Spatial object tracking data

*** Block opens ***

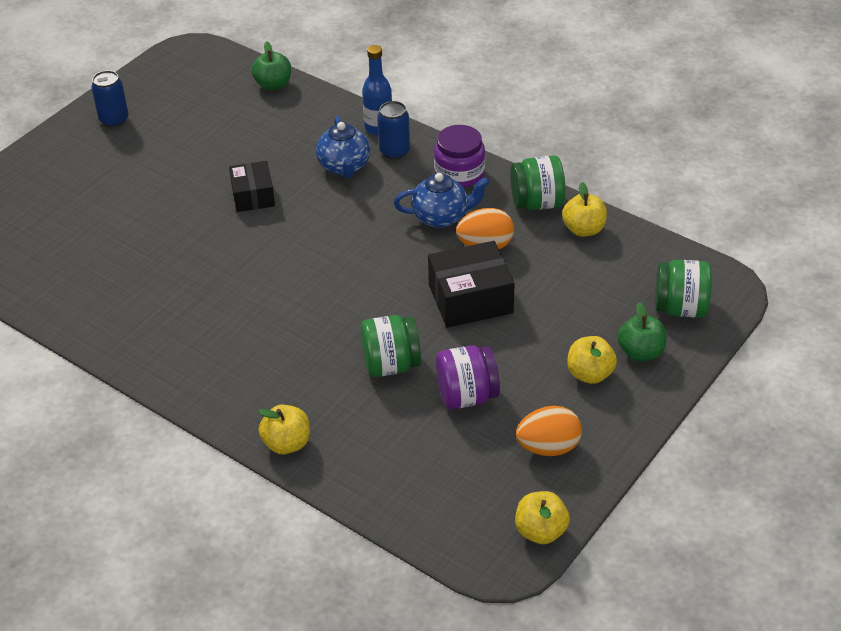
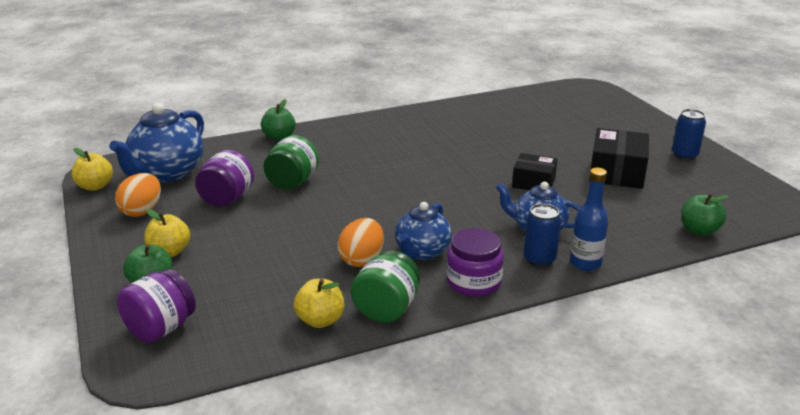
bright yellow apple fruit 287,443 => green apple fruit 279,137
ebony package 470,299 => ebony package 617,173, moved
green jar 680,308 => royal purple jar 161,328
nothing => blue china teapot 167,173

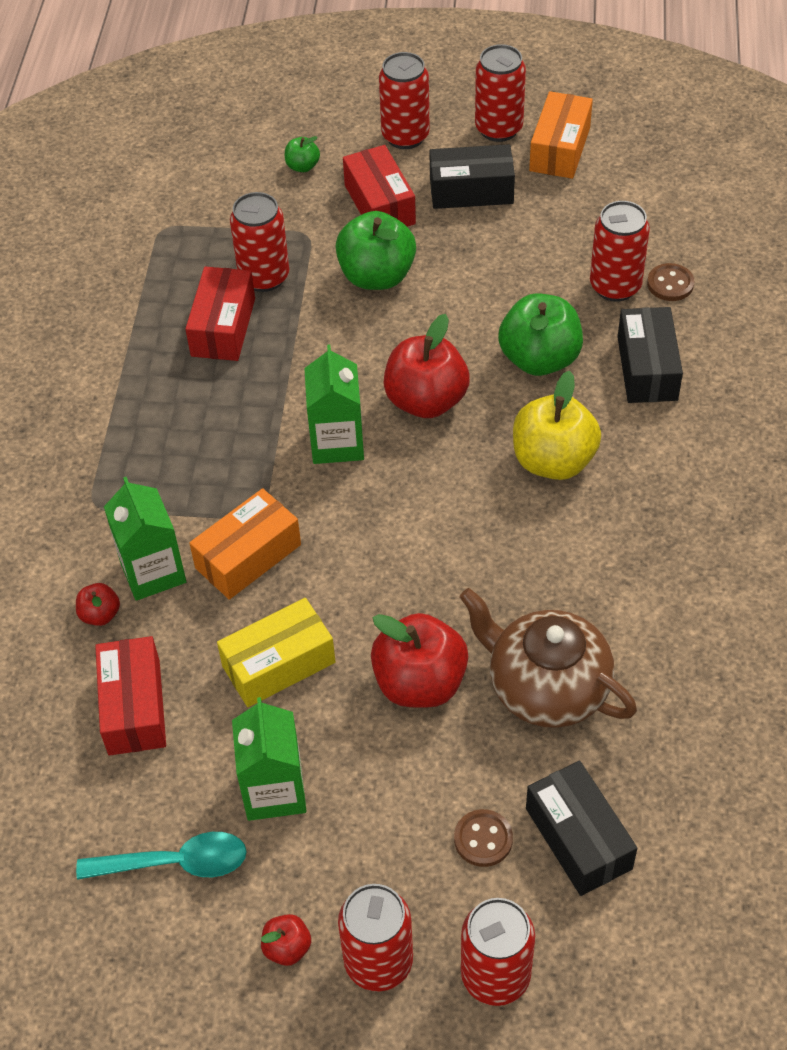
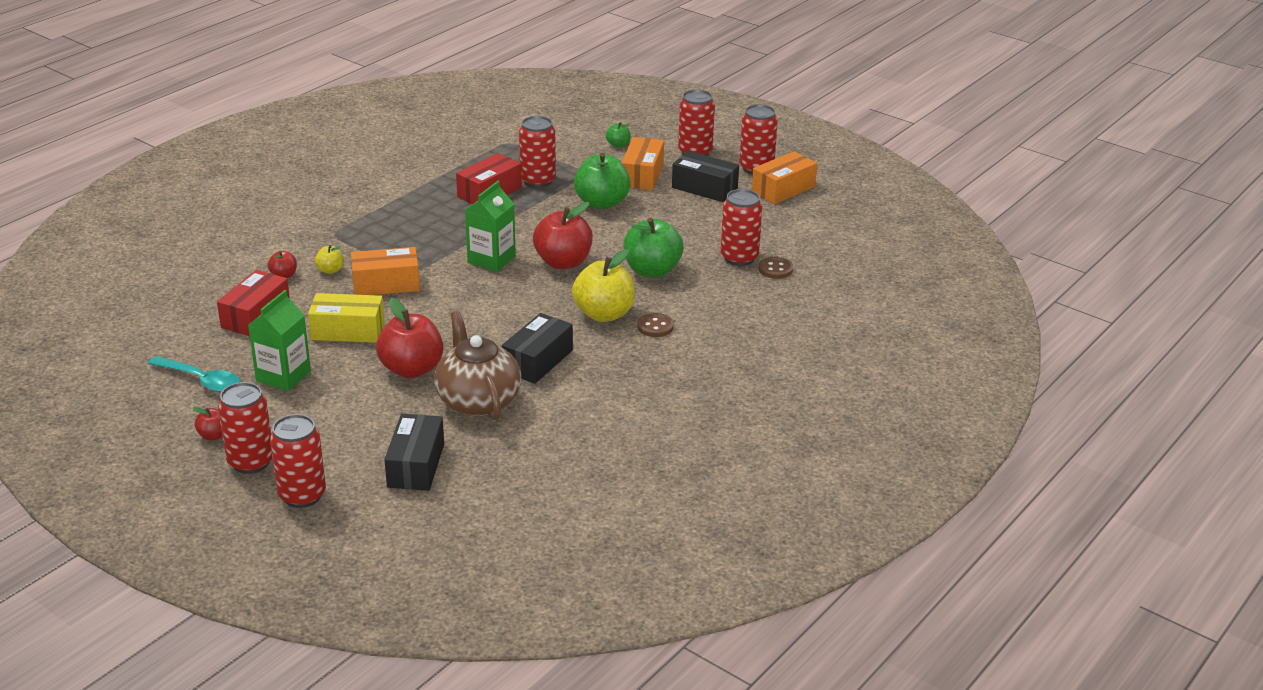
green carton 153,571 => bright yellow apple fruit 330,270
red package 379,204 => orange-coloured package 642,175
brown button 483,839 => brown button 655,327, moved
ebony package 647,368 => ebony package 538,361, moved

*** Block closes ***

- [WHAT TO PRODUCE] Transcribe the data completely. No pictures should appear in the transcription.

- [SOLUTION]
bright yellow apple fruit 287,443 => green apple fruit 279,137
ebony package 470,299 => ebony package 617,173, moved
green jar 680,308 => royal purple jar 161,328
nothing => blue china teapot 167,173

green carton 153,571 => bright yellow apple fruit 330,270
red package 379,204 => orange-coloured package 642,175
brown button 483,839 => brown button 655,327, moved
ebony package 647,368 => ebony package 538,361, moved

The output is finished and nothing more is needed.